[Opening Provided records section]
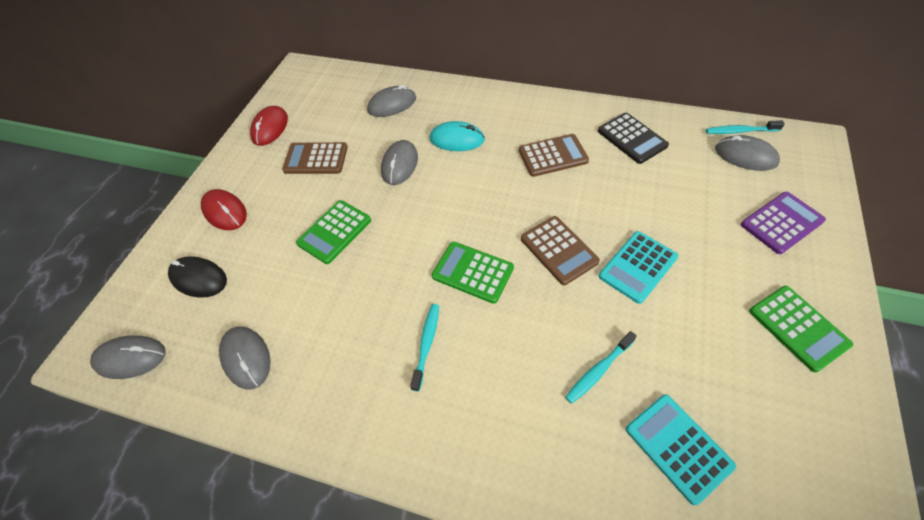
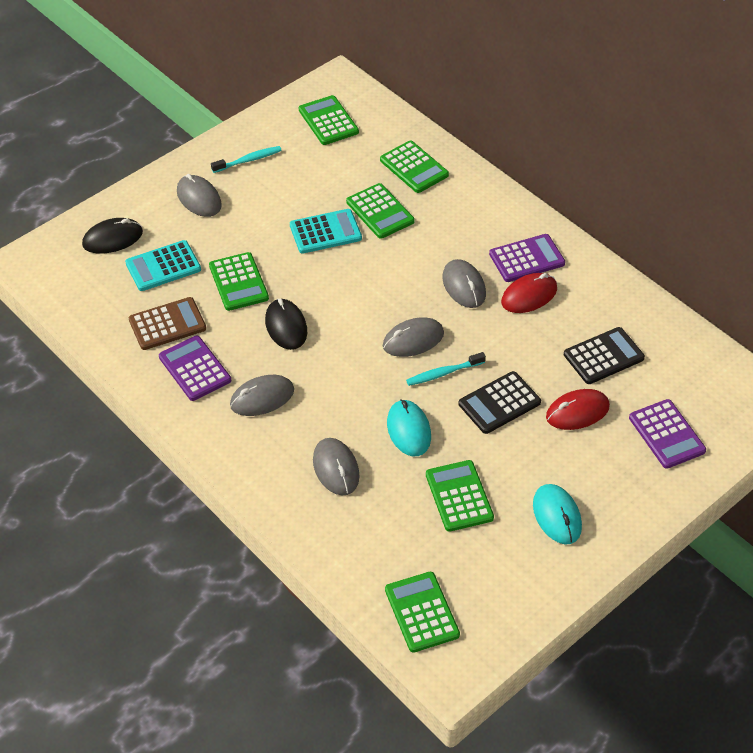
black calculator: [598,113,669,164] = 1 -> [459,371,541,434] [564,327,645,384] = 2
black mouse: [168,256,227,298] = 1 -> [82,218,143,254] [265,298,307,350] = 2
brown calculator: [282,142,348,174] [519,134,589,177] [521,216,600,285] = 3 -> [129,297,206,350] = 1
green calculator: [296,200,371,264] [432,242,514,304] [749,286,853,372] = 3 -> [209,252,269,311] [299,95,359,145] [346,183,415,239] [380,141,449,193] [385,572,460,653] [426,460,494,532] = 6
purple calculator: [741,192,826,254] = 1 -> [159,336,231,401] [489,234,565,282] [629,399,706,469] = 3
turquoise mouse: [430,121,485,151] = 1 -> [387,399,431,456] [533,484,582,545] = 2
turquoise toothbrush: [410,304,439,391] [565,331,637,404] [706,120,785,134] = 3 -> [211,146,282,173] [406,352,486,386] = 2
[Closing Provided records section]
[Opening Provided records section]
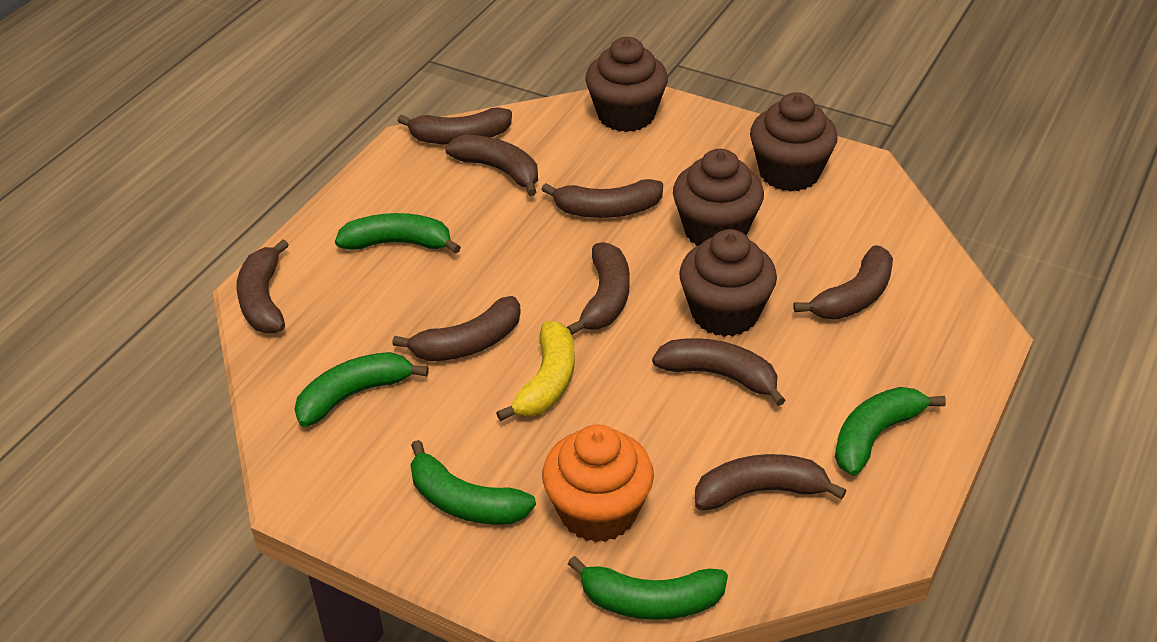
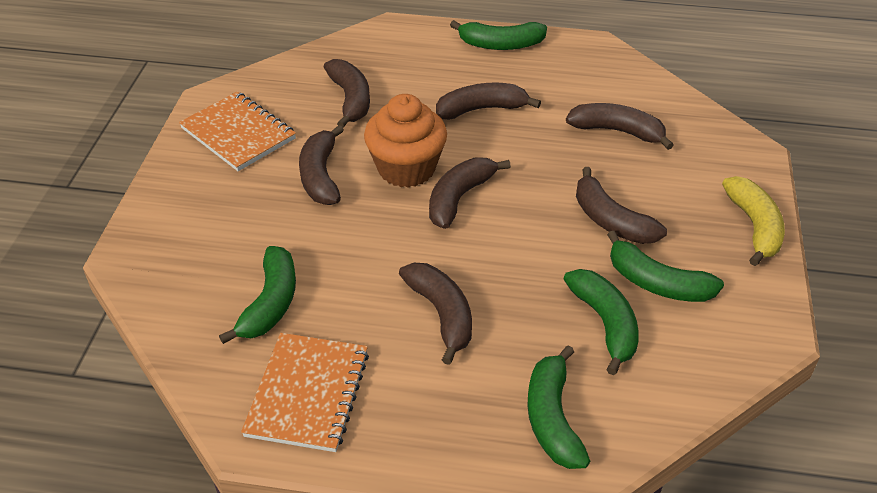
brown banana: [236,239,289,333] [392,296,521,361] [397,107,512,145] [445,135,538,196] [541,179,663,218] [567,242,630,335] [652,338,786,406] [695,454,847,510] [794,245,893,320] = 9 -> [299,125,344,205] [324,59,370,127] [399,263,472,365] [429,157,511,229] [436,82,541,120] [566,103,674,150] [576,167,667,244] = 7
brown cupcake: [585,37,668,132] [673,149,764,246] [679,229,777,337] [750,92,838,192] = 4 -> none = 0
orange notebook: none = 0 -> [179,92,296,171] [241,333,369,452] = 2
[Closing Provided records section]
[Opening Provided records section]
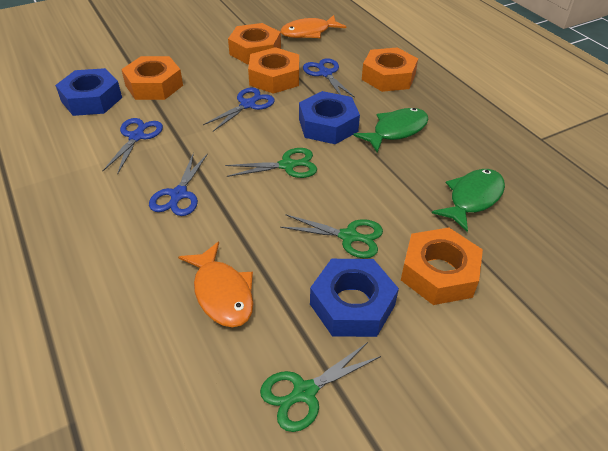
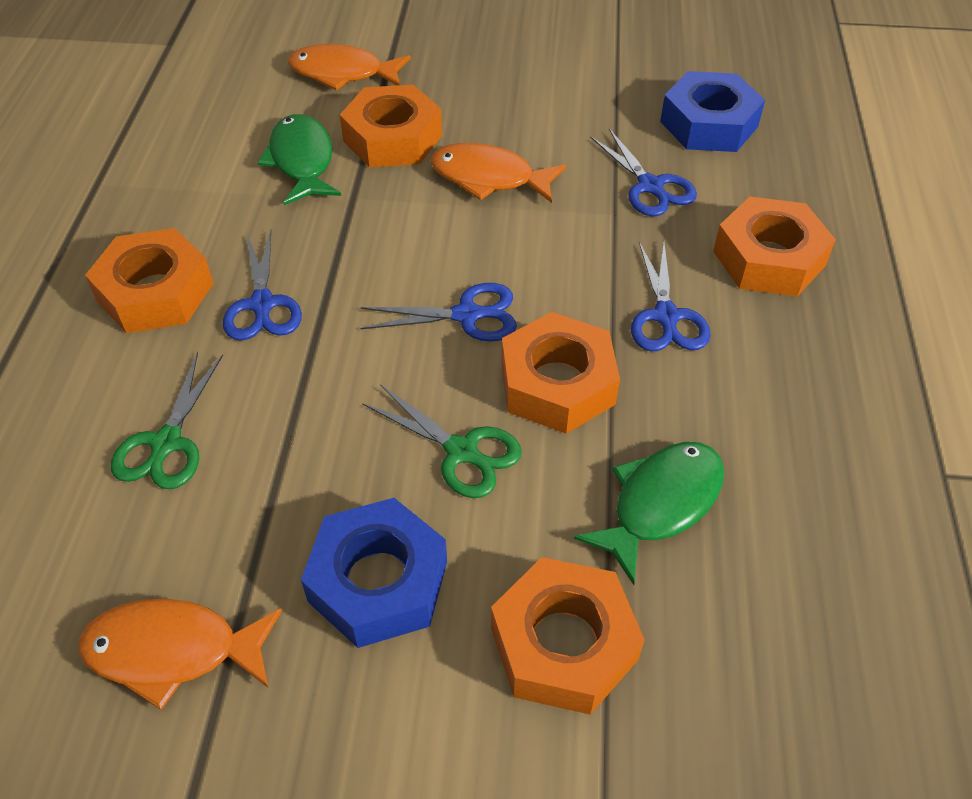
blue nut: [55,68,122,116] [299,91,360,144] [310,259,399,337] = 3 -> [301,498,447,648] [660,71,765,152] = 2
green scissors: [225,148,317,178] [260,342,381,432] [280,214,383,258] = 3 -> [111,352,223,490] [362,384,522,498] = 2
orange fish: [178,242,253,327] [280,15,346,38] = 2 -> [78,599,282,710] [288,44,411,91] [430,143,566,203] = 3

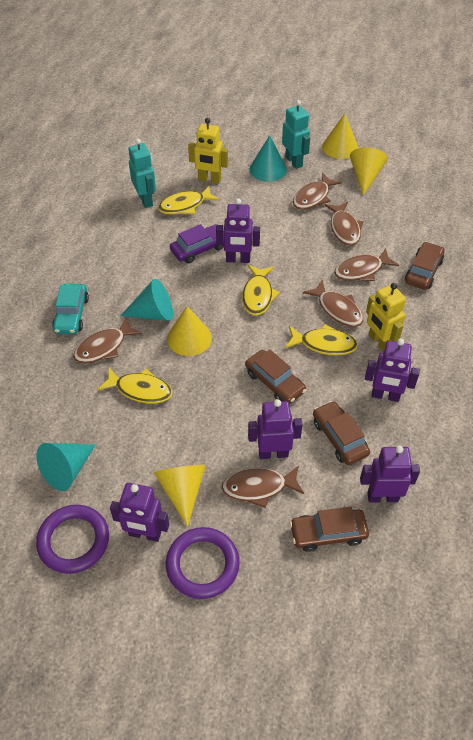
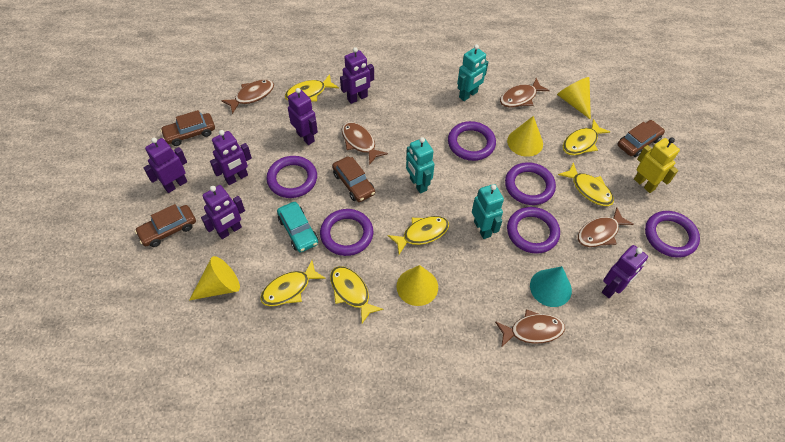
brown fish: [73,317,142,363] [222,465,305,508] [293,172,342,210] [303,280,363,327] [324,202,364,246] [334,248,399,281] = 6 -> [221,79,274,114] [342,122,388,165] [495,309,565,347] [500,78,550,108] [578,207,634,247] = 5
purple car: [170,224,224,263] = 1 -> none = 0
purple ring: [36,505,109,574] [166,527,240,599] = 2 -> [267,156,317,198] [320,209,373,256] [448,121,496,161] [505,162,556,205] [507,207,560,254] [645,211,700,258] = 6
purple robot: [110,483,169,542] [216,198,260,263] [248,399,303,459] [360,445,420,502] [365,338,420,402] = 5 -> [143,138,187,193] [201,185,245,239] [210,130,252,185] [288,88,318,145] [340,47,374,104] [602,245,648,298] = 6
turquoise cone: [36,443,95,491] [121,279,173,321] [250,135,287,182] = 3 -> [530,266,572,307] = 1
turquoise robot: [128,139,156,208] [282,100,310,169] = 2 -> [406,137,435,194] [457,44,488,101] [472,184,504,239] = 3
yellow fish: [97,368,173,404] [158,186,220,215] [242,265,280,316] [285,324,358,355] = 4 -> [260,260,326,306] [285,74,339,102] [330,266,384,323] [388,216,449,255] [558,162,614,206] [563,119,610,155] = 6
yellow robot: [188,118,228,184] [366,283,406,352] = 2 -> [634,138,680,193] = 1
[Closing Provided records section]
Assigned task | Would you please write out, exactly and with no other lines, the stretch of the listing above from the line containing "purple robot: [110,483,169,542]" through the line containing "yellow robot: [188,118,228,184]"?

Solution |
purple robot: [110,483,169,542] [216,198,260,263] [248,399,303,459] [360,445,420,502] [365,338,420,402] = 5 -> [143,138,187,193] [201,185,245,239] [210,130,252,185] [288,88,318,145] [340,47,374,104] [602,245,648,298] = 6
turquoise cone: [36,443,95,491] [121,279,173,321] [250,135,287,182] = 3 -> [530,266,572,307] = 1
turquoise robot: [128,139,156,208] [282,100,310,169] = 2 -> [406,137,435,194] [457,44,488,101] [472,184,504,239] = 3
yellow fish: [97,368,173,404] [158,186,220,215] [242,265,280,316] [285,324,358,355] = 4 -> [260,260,326,306] [285,74,339,102] [330,266,384,323] [388,216,449,255] [558,162,614,206] [563,119,610,155] = 6
yellow robot: [188,118,228,184] [366,283,406,352] = 2 -> [634,138,680,193] = 1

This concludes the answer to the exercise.